WHAT TO WORK ON = Every entry below must be repeated exactly; skip the pictures.

INFORMATION SHOWN =
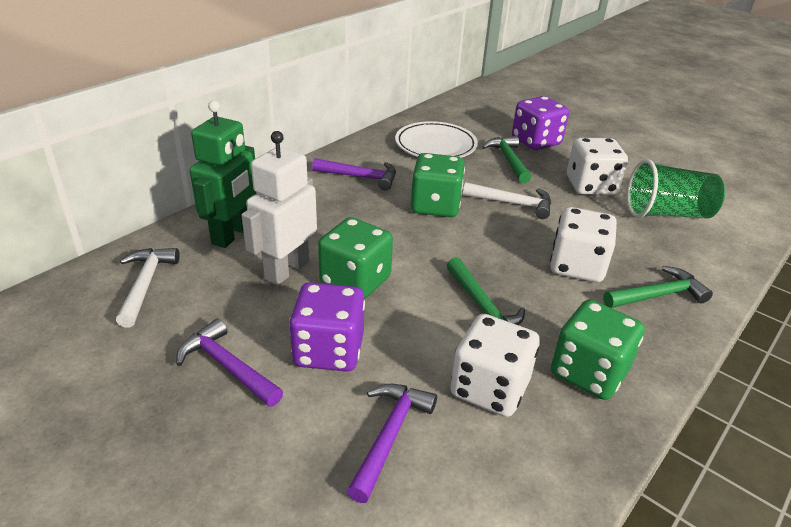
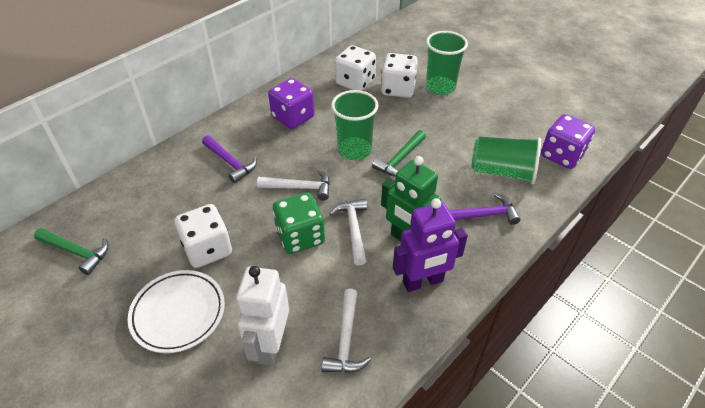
green cup: [627,159,725,219] = 1 -> [331,90,378,160] [426,31,468,95] [472,137,541,184] = 3
green dice: [318,217,393,299] [411,153,465,217] [551,300,645,400] = 3 -> [273,192,325,254] = 1
green hammer: [447,257,525,325] [482,136,531,183] [603,266,713,308] = 3 -> [34,228,109,275] [372,130,426,177] = 2
purple hammer: [176,318,283,407] [312,158,396,191] [347,384,437,503] = 3 -> [202,136,257,183] [449,193,521,225] = 2
purple robot: none = 0 -> [393,198,468,292] = 1
white hammer: [116,248,180,328] [463,182,551,219] = 2 -> [257,170,330,201] [321,289,371,373] [329,199,367,266] = 3

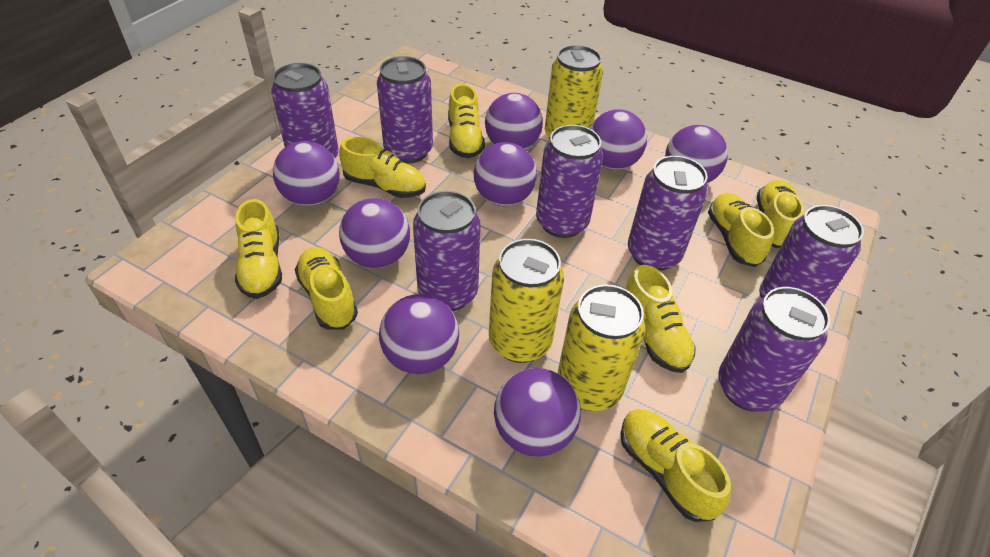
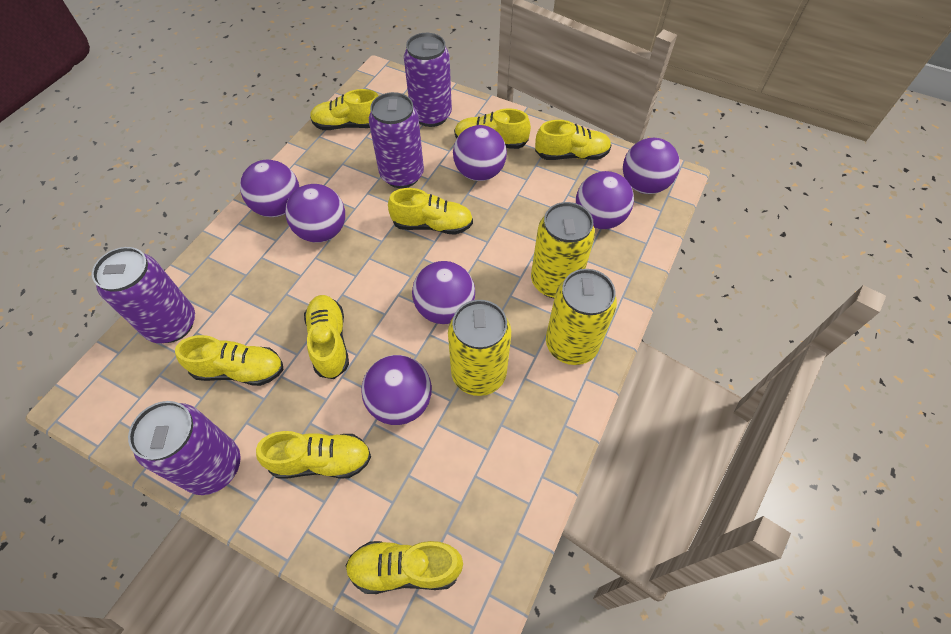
purple ball: [273,141,340,206] [339,198,410,268] [379,294,459,374] [474,142,537,206] [485,93,543,150] [494,368,581,457] [590,109,647,170] [665,125,728,184] = 8 -> [240,160,299,217] [285,184,345,243] [361,355,432,425] [412,261,475,324] [453,125,507,181] [576,171,634,229] [623,138,680,194] = 7
purple can: [271,63,339,158] [377,56,433,163] [413,191,481,311] [536,125,603,238] [628,156,708,271] [718,287,830,412] [759,205,864,305] = 7 -> [92,247,195,343] [128,401,241,495] [369,92,424,188] [404,33,452,127] = 4

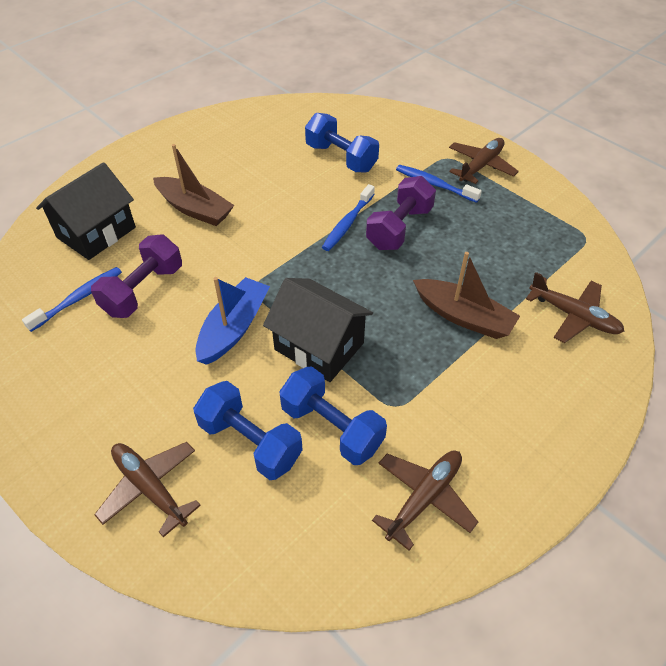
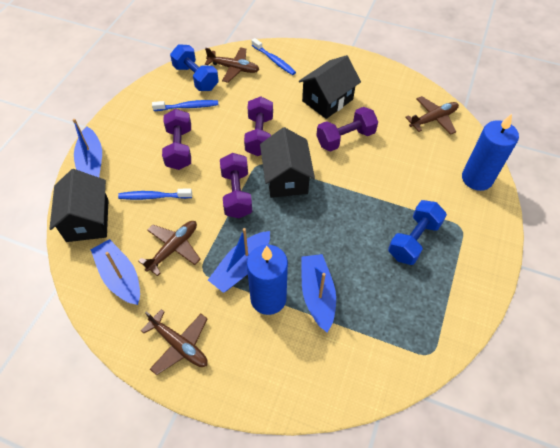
black house: [36,162,136,260] [263,278,373,382] = 2 -> [49,169,109,242] [260,127,315,198] [299,55,361,119] = 3
blue boat: [195,277,270,365] = 1 -> [73,119,102,177] [91,239,140,305] [208,228,270,293] [302,254,336,332] = 4
blue candle: none = 0 -> [247,245,288,315] [462,114,519,191] = 2
blue dumbbell: [193,381,303,480] [279,366,387,465] [305,113,379,172] = 3 -> [170,44,219,91] [388,200,447,265] = 2
brown boat: [153,144,234,226] [413,252,520,339] = 2 -> none = 0
purple dumbbell: [91,235,182,318] [366,176,436,250] = 2 -> [162,109,191,170] [220,153,252,218] [244,96,273,156] [316,107,378,152] = 4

RESPONSE TO THE TASK =
green cup: [627,159,725,219] = 1 -> [331,90,378,160] [426,31,468,95] [472,137,541,184] = 3
green dice: [318,217,393,299] [411,153,465,217] [551,300,645,400] = 3 -> [273,192,325,254] = 1
green hammer: [447,257,525,325] [482,136,531,183] [603,266,713,308] = 3 -> [34,228,109,275] [372,130,426,177] = 2
purple hammer: [176,318,283,407] [312,158,396,191] [347,384,437,503] = 3 -> [202,136,257,183] [449,193,521,225] = 2
purple robot: none = 0 -> [393,198,468,292] = 1
white hammer: [116,248,180,328] [463,182,551,219] = 2 -> [257,170,330,201] [321,289,371,373] [329,199,367,266] = 3

purple ball: [273,141,340,206] [339,198,410,268] [379,294,459,374] [474,142,537,206] [485,93,543,150] [494,368,581,457] [590,109,647,170] [665,125,728,184] = 8 -> [240,160,299,217] [285,184,345,243] [361,355,432,425] [412,261,475,324] [453,125,507,181] [576,171,634,229] [623,138,680,194] = 7
purple can: [271,63,339,158] [377,56,433,163] [413,191,481,311] [536,125,603,238] [628,156,708,271] [718,287,830,412] [759,205,864,305] = 7 -> [92,247,195,343] [128,401,241,495] [369,92,424,188] [404,33,452,127] = 4

black house: [36,162,136,260] [263,278,373,382] = 2 -> [49,169,109,242] [260,127,315,198] [299,55,361,119] = 3
blue boat: [195,277,270,365] = 1 -> [73,119,102,177] [91,239,140,305] [208,228,270,293] [302,254,336,332] = 4
blue candle: none = 0 -> [247,245,288,315] [462,114,519,191] = 2
blue dumbbell: [193,381,303,480] [279,366,387,465] [305,113,379,172] = 3 -> [170,44,219,91] [388,200,447,265] = 2
brown boat: [153,144,234,226] [413,252,520,339] = 2 -> none = 0
purple dumbbell: [91,235,182,318] [366,176,436,250] = 2 -> [162,109,191,170] [220,153,252,218] [244,96,273,156] [316,107,378,152] = 4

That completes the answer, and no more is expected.